*** Information given ***

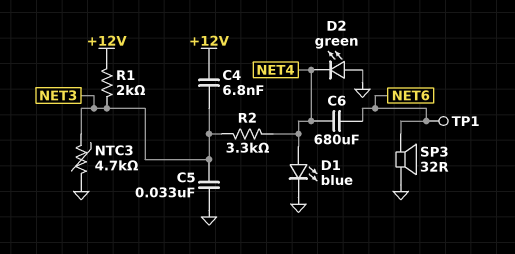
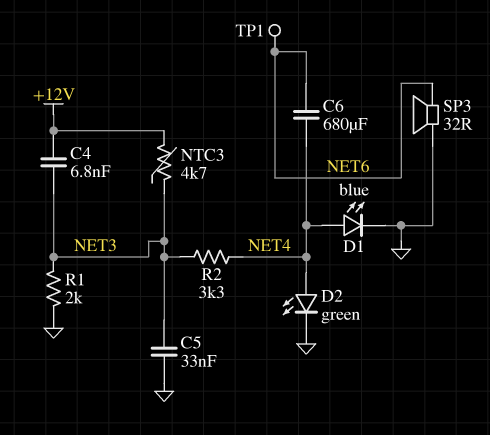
D2: LED green (A GND, K NET4) -> LED green (A NET4, K GND)
NTC3: 4.7k (GND, NET3) -> 4.7k (+12V, NET3)
R1: 2k (+12V, NET3) -> 2k (GND, NET3)

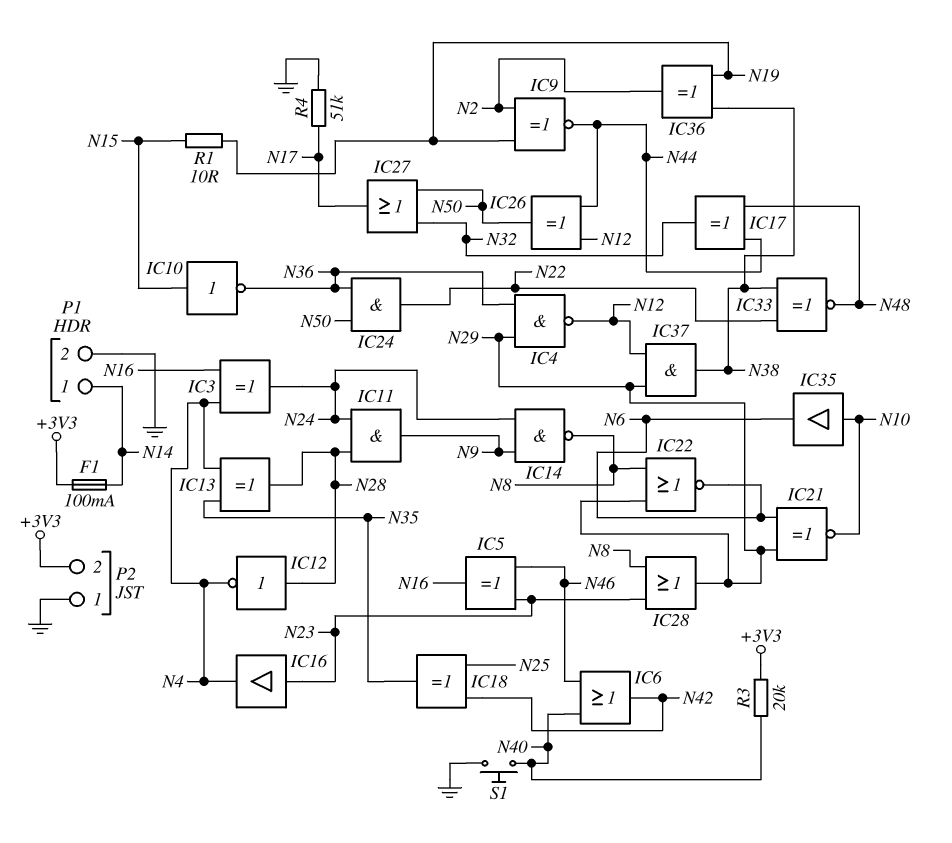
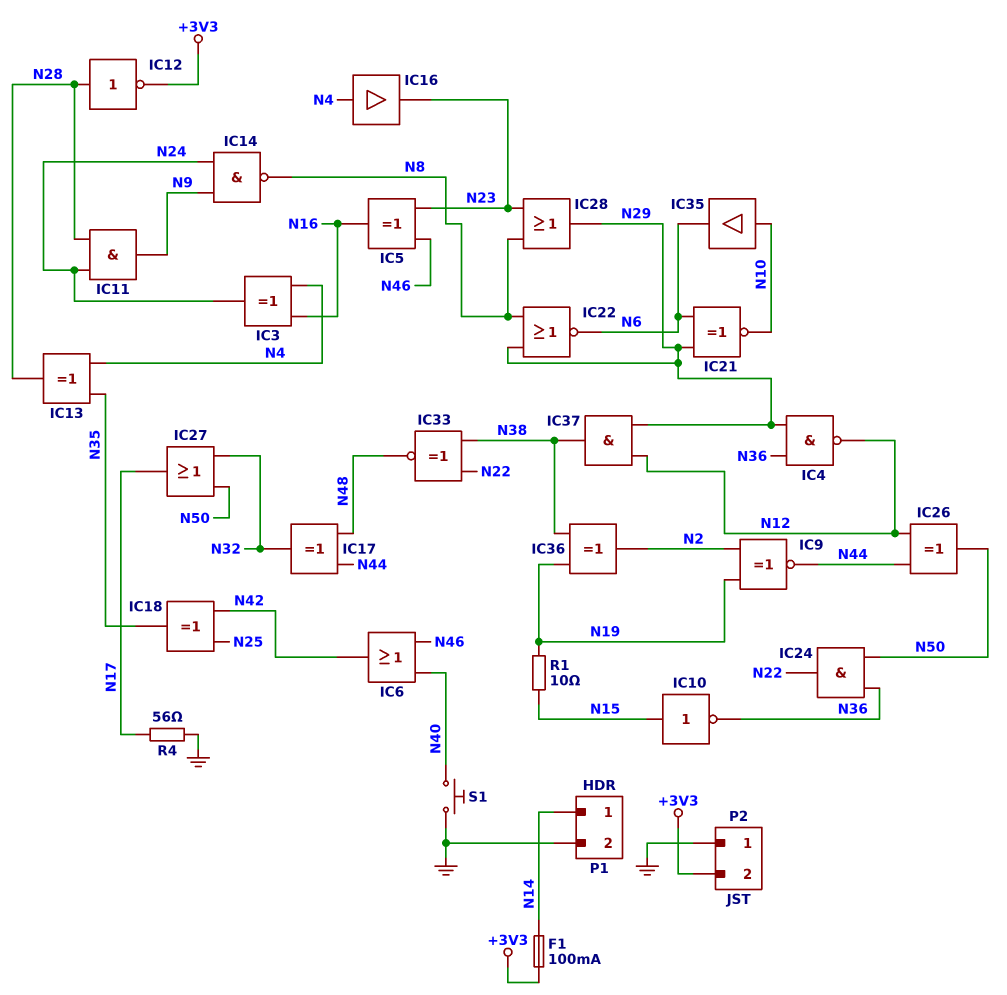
IC12: NOT (in N28, out N4) -> NOT (in N28, out +3V3)
IC16: buffer (in N23, out N4) -> buffer (in N4, out N23)
R3: 20k (+3V3, N40) -> none
R4: 51k (GND, N17) -> 56 (GND, N17)

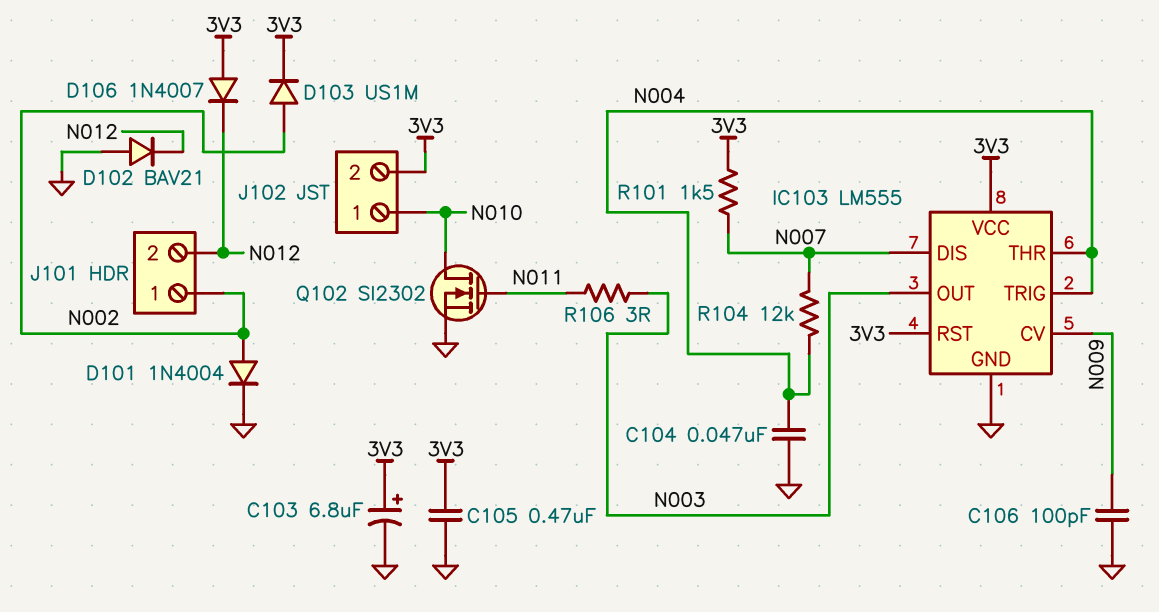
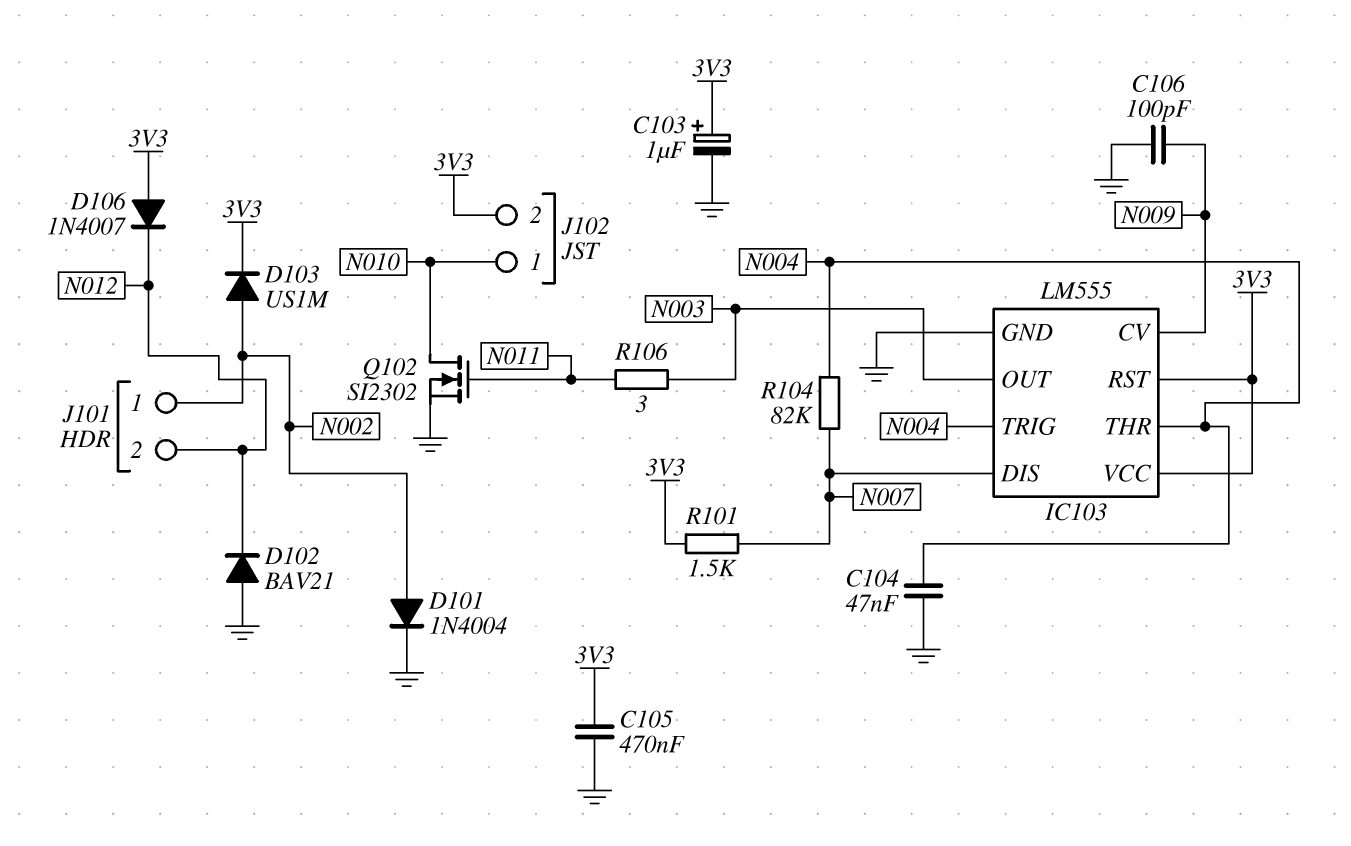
C103: 6.8uF (plus 3V3, minus GND) -> 1uF (plus 3V3, minus GND)
R104: 12k (N004, N007) -> 82k (N004, N007)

*** End of Information given ***

Problem - The records above are to be quoted exactly, with all pictures left out.

Task solution -
D2: LED green (A GND, K NET4) -> LED green (A NET4, K GND)
NTC3: 4.7k (GND, NET3) -> 4.7k (+12V, NET3)
R1: 2k (+12V, NET3) -> 2k (GND, NET3)

IC12: NOT (in N28, out N4) -> NOT (in N28, out +3V3)
IC16: buffer (in N23, out N4) -> buffer (in N4, out N23)
R3: 20k (+3V3, N40) -> none
R4: 51k (GND, N17) -> 56 (GND, N17)

C103: 6.8uF (plus 3V3, minus GND) -> 1uF (plus 3V3, minus GND)
R104: 12k (N004, N007) -> 82k (N004, N007)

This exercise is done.